How many lines of the records contain the string "kern"? Reply with the number alone.

— begin DATA FOR THE TASK —

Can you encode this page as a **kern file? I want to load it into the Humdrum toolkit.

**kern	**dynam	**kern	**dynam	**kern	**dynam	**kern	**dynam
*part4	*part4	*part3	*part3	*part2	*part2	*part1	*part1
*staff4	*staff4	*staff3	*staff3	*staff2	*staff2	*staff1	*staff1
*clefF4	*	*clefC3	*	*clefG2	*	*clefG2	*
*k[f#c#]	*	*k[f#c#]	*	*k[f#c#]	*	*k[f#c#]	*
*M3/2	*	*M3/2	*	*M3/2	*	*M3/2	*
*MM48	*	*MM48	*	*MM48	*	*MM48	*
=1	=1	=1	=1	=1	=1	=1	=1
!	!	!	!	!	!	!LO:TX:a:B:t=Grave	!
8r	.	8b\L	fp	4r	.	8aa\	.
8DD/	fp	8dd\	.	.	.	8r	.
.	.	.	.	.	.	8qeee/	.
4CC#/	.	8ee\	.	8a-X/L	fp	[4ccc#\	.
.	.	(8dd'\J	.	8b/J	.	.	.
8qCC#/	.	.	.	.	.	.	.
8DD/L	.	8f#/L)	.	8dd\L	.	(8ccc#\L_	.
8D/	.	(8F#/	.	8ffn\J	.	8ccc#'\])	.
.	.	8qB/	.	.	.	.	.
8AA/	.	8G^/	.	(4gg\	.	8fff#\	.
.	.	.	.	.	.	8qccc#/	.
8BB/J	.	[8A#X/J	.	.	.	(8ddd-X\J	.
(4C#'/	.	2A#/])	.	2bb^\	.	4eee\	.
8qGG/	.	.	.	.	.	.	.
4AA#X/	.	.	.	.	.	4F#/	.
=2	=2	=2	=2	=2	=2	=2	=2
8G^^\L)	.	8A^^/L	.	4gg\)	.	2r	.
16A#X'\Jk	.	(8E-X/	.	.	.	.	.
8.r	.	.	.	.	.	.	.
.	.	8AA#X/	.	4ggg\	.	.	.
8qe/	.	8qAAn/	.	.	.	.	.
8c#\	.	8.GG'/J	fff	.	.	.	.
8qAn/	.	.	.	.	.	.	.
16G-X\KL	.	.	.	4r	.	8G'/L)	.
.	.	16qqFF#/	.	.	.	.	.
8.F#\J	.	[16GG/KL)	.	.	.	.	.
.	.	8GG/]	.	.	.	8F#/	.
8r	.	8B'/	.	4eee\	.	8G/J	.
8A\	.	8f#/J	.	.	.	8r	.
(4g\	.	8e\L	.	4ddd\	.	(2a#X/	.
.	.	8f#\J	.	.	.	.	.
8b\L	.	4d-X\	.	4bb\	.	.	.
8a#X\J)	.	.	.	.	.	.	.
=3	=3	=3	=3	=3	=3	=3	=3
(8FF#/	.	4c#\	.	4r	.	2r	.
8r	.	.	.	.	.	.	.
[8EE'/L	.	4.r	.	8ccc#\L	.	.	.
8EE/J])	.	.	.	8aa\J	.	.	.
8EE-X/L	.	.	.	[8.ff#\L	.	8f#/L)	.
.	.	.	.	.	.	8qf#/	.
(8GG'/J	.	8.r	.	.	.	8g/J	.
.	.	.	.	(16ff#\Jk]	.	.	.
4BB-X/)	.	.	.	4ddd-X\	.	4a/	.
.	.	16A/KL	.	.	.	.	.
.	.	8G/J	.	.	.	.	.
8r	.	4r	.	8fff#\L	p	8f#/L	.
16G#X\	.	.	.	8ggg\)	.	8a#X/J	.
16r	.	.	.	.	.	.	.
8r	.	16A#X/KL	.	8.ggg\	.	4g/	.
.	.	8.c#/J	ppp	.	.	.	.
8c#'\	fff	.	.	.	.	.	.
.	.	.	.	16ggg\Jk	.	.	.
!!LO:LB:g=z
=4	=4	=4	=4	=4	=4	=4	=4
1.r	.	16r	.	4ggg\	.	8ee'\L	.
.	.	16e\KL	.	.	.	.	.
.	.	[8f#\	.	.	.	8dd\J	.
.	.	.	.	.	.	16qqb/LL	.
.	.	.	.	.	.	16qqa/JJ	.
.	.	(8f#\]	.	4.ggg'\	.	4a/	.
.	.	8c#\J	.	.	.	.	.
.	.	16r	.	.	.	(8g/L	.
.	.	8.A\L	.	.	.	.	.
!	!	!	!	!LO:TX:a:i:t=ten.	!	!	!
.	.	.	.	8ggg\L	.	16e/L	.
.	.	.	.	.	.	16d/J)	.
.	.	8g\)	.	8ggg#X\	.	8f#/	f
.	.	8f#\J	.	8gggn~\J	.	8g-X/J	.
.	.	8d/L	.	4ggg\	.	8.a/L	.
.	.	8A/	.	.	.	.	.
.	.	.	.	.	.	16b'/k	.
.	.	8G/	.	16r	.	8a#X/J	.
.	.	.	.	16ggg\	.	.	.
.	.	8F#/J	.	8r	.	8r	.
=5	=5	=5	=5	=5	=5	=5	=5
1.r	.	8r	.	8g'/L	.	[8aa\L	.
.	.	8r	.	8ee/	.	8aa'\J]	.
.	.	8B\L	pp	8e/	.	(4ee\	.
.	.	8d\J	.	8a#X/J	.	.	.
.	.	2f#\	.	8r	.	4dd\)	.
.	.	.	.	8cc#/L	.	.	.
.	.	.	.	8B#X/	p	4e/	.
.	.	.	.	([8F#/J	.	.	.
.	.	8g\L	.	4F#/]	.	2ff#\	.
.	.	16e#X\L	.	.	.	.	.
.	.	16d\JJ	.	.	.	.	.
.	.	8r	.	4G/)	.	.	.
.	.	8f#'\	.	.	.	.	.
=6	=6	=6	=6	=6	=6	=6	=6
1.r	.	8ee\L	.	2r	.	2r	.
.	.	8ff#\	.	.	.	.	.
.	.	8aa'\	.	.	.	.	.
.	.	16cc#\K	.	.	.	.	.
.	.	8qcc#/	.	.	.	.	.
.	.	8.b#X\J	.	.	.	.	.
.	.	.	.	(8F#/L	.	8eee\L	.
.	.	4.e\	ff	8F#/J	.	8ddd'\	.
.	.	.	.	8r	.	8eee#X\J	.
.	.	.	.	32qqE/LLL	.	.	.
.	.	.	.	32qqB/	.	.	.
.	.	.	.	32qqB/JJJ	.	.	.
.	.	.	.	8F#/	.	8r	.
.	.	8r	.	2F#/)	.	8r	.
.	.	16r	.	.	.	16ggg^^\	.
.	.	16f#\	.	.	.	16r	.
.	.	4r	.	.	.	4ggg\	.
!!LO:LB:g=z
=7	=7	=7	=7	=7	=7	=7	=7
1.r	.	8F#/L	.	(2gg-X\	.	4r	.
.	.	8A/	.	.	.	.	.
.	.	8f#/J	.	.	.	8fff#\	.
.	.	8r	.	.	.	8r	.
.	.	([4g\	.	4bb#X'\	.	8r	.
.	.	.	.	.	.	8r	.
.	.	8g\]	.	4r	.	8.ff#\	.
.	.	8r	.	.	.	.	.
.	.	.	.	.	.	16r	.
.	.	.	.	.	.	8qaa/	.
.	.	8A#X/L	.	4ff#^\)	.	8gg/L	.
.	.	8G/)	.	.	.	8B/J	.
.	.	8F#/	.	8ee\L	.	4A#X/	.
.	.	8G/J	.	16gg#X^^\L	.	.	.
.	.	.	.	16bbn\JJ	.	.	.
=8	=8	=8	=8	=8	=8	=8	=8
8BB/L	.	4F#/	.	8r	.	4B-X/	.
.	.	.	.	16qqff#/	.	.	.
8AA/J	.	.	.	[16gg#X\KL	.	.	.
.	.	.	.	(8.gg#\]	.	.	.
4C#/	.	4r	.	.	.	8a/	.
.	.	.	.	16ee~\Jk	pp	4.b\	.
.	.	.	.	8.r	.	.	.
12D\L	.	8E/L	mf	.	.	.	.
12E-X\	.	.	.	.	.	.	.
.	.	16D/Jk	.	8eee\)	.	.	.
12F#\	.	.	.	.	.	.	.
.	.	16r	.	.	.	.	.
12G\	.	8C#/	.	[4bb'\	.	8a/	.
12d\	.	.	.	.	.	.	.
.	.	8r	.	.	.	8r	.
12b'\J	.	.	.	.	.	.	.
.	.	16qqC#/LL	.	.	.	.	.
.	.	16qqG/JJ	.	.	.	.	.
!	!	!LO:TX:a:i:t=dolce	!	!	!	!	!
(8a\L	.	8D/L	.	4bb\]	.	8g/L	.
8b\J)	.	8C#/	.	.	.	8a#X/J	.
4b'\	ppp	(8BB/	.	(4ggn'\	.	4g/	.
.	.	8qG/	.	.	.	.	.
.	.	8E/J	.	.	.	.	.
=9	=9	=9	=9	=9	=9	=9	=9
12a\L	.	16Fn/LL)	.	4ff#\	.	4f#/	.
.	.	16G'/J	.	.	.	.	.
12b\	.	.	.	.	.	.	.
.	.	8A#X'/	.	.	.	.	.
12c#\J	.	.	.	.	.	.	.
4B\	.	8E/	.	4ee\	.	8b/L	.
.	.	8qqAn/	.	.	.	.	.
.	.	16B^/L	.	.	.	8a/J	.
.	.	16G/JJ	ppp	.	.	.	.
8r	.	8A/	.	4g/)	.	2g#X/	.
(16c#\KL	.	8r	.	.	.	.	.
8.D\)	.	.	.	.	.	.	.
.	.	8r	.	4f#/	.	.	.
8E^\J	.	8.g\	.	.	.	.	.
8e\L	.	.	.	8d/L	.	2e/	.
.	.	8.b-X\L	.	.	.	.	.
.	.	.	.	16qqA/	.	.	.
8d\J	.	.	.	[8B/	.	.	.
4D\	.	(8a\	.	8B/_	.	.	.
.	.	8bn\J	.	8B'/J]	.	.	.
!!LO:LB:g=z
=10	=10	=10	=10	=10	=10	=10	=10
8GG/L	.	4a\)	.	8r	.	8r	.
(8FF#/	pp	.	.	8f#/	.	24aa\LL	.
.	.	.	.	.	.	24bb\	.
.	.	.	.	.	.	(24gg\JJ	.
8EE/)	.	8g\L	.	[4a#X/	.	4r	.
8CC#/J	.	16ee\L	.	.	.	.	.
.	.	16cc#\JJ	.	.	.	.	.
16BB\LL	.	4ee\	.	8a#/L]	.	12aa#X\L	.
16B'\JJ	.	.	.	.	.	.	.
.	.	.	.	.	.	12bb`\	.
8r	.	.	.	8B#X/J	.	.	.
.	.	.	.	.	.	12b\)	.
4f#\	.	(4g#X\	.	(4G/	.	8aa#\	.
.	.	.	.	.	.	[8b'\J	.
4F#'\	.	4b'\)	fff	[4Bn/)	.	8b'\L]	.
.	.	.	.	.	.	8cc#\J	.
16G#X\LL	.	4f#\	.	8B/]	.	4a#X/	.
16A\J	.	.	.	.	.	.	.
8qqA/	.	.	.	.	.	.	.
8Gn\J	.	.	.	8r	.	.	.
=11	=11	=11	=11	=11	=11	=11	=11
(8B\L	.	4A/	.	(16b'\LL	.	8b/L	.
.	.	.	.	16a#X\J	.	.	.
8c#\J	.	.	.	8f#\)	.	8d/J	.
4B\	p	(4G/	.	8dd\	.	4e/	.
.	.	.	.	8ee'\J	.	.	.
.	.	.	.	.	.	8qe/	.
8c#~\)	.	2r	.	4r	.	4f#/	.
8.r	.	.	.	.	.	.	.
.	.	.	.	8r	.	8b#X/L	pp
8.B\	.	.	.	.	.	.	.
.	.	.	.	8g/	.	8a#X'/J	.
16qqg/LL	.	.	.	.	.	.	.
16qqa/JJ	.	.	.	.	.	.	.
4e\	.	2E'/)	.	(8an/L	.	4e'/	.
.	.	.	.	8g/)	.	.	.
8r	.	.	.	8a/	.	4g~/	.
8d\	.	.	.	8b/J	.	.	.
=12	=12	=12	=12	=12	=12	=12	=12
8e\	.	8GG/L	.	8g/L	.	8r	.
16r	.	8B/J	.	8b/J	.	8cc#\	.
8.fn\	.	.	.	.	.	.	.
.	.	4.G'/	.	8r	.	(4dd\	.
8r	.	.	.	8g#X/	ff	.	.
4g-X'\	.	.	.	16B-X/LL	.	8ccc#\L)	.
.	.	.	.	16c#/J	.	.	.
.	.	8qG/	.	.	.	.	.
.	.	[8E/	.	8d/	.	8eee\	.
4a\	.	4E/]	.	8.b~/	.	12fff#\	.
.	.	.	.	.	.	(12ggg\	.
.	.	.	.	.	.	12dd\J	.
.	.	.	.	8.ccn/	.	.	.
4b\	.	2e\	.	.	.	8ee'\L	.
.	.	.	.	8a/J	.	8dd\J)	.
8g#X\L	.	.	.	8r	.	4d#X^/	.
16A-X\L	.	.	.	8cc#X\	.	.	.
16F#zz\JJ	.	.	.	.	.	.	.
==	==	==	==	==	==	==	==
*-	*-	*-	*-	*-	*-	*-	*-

— end DATA FOR THE TASK —

• EXERCISE OUTPUT
2